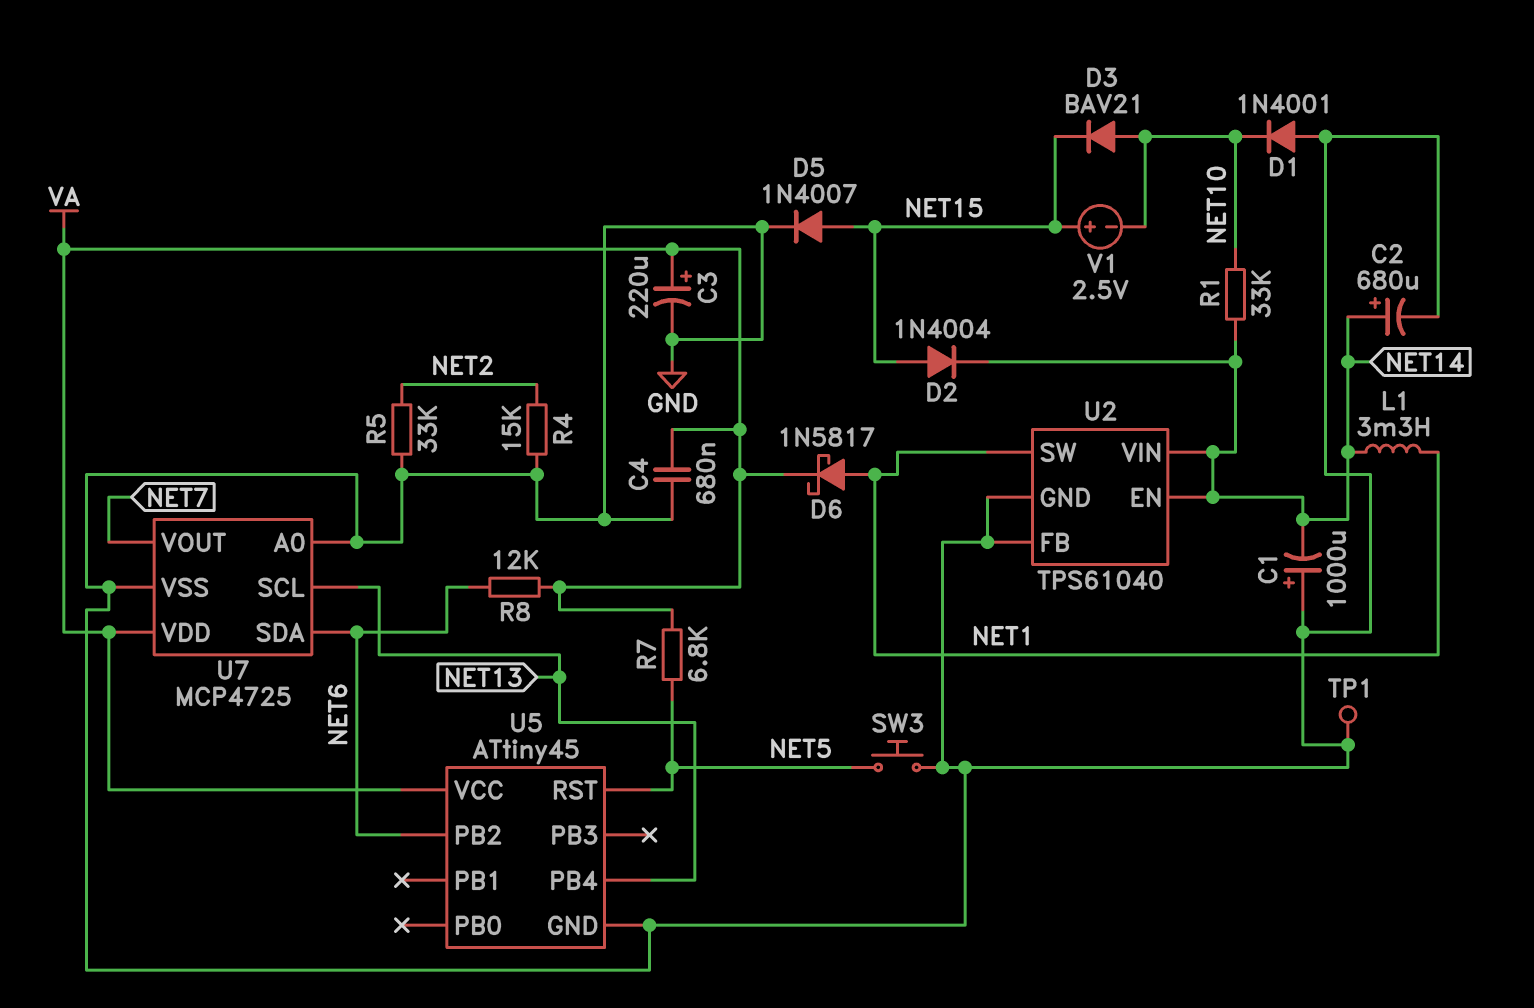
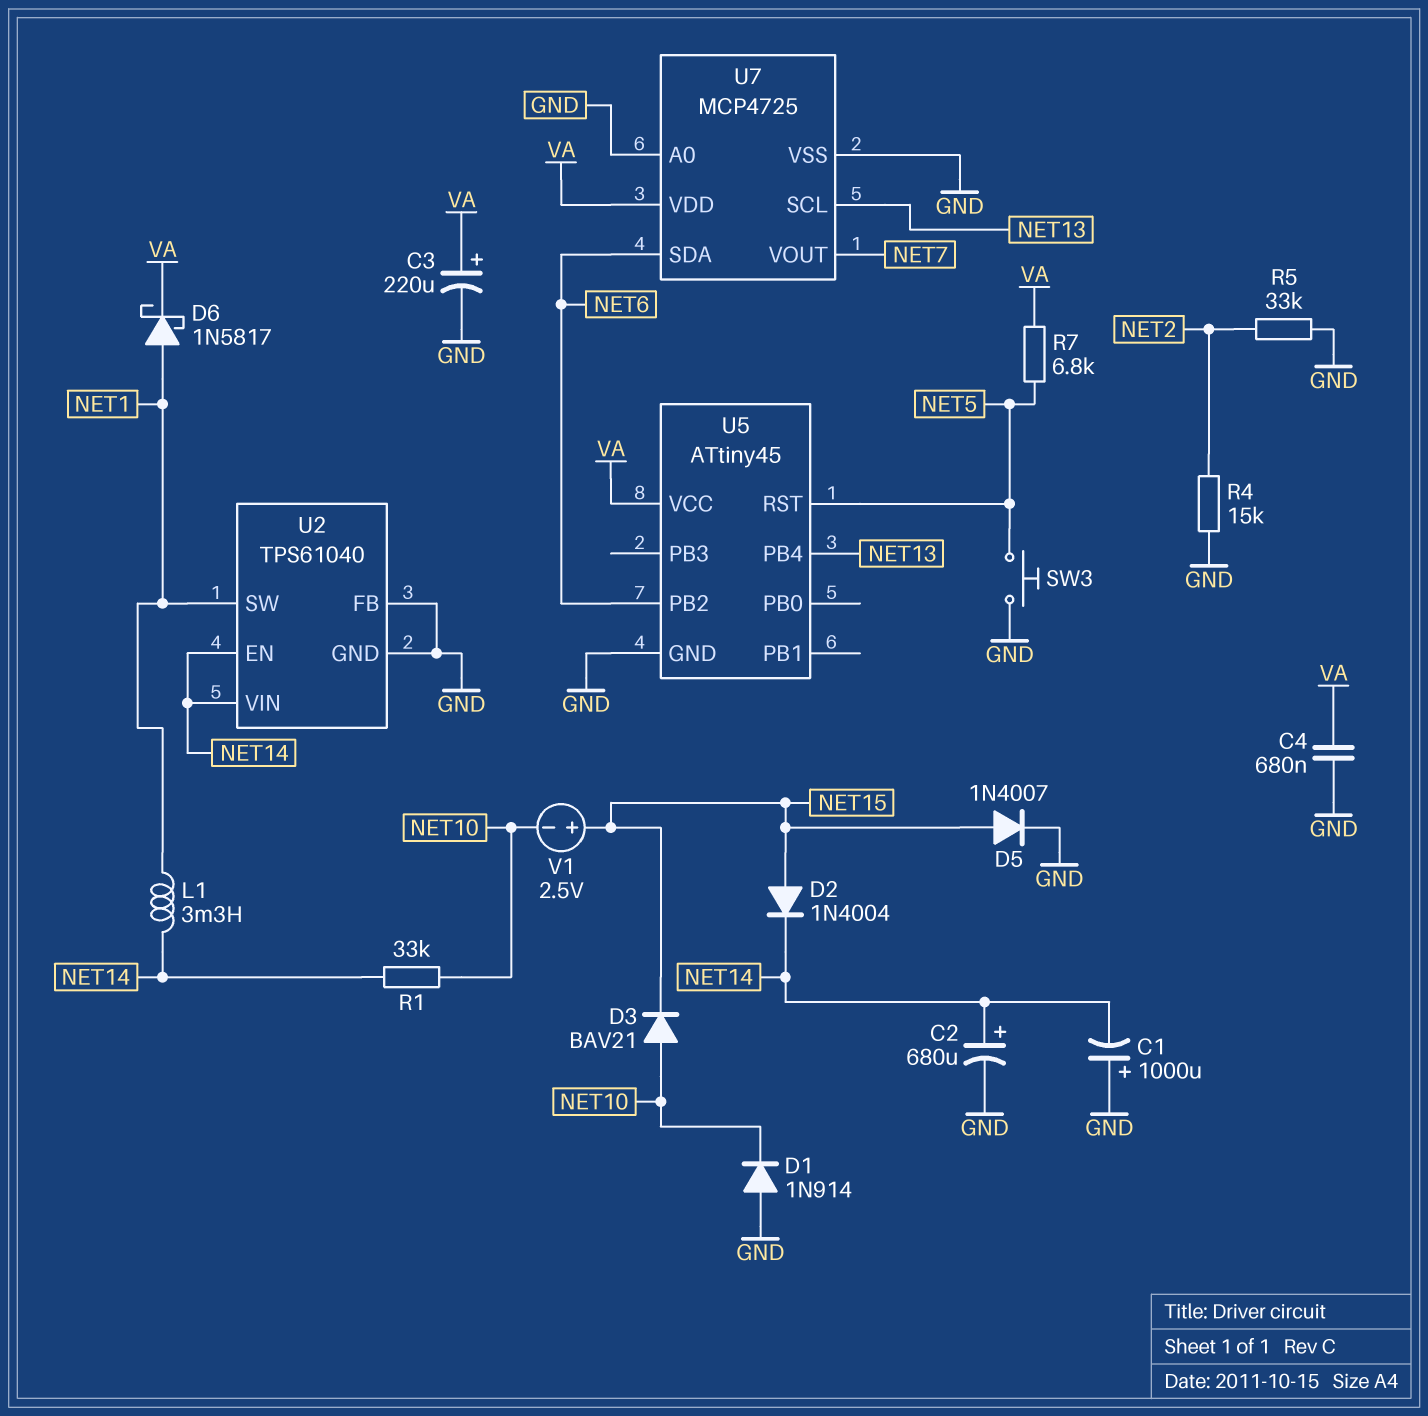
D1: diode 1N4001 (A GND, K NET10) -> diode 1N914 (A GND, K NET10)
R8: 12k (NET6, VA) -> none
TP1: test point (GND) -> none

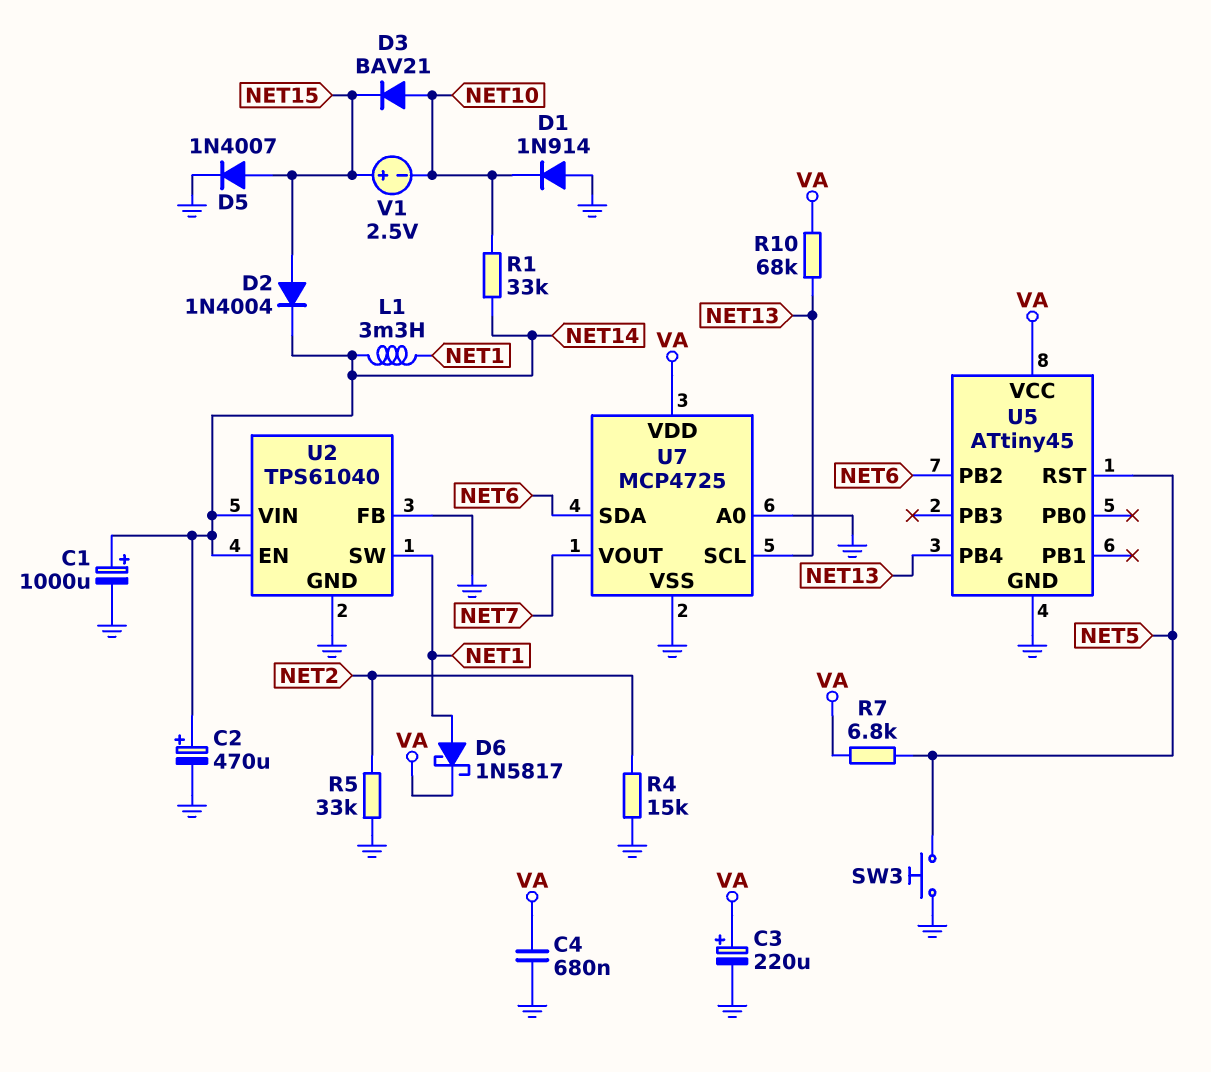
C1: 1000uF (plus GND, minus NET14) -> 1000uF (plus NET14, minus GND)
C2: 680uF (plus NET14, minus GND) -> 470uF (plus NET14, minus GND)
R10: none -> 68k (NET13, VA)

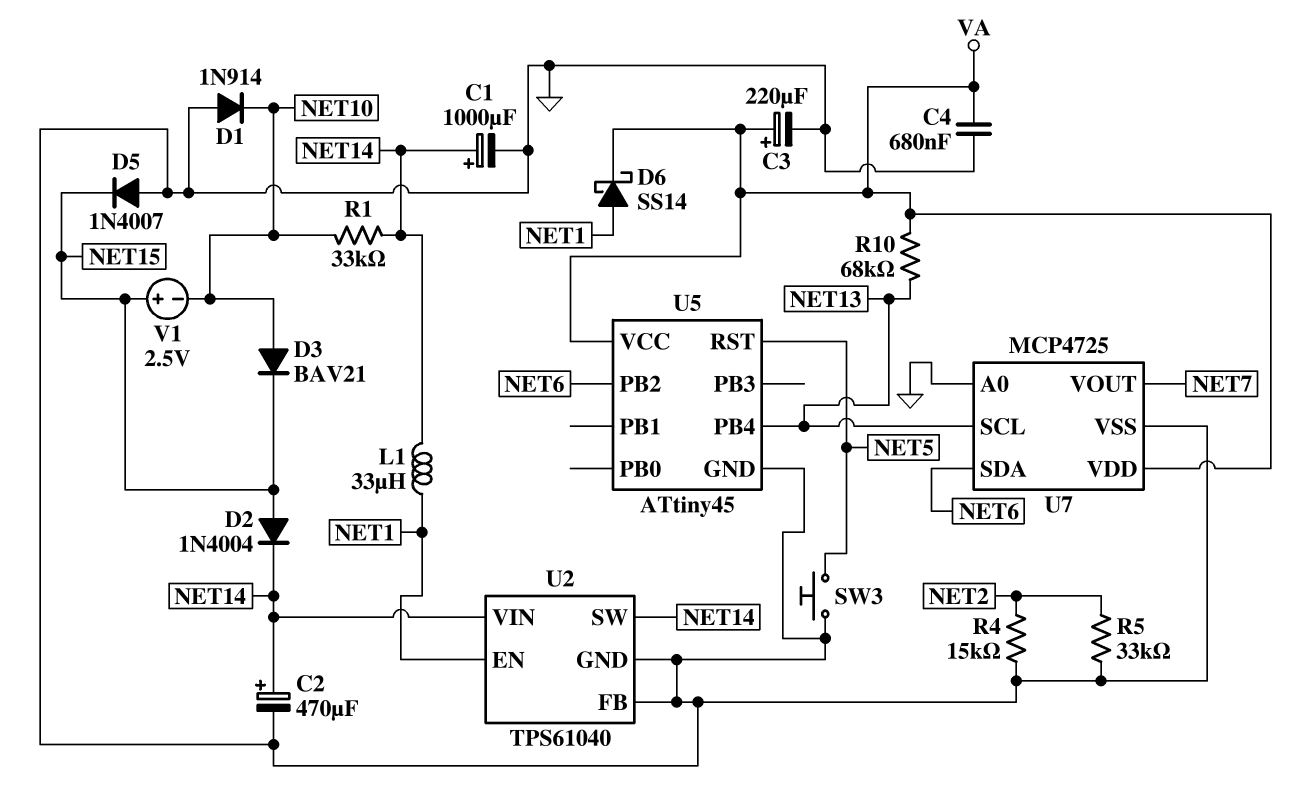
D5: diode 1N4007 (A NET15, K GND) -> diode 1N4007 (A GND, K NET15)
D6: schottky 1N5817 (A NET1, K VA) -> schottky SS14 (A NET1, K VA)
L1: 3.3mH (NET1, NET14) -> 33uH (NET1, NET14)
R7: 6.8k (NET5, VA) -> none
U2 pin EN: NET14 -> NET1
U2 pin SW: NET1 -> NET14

————

Your task is to return the entries above exactly, with no pictures.

Result of this task:
D1: diode 1N4001 (A GND, K NET10) -> diode 1N914 (A GND, K NET10)
R8: 12k (NET6, VA) -> none
TP1: test point (GND) -> none

C1: 1000uF (plus GND, minus NET14) -> 1000uF (plus NET14, minus GND)
C2: 680uF (plus NET14, minus GND) -> 470uF (plus NET14, minus GND)
R10: none -> 68k (NET13, VA)

D5: diode 1N4007 (A NET15, K GND) -> diode 1N4007 (A GND, K NET15)
D6: schottky 1N5817 (A NET1, K VA) -> schottky SS14 (A NET1, K VA)
L1: 3.3mH (NET1, NET14) -> 33uH (NET1, NET14)
R7: 6.8k (NET5, VA) -> none
U2 pin EN: NET14 -> NET1
U2 pin SW: NET1 -> NET14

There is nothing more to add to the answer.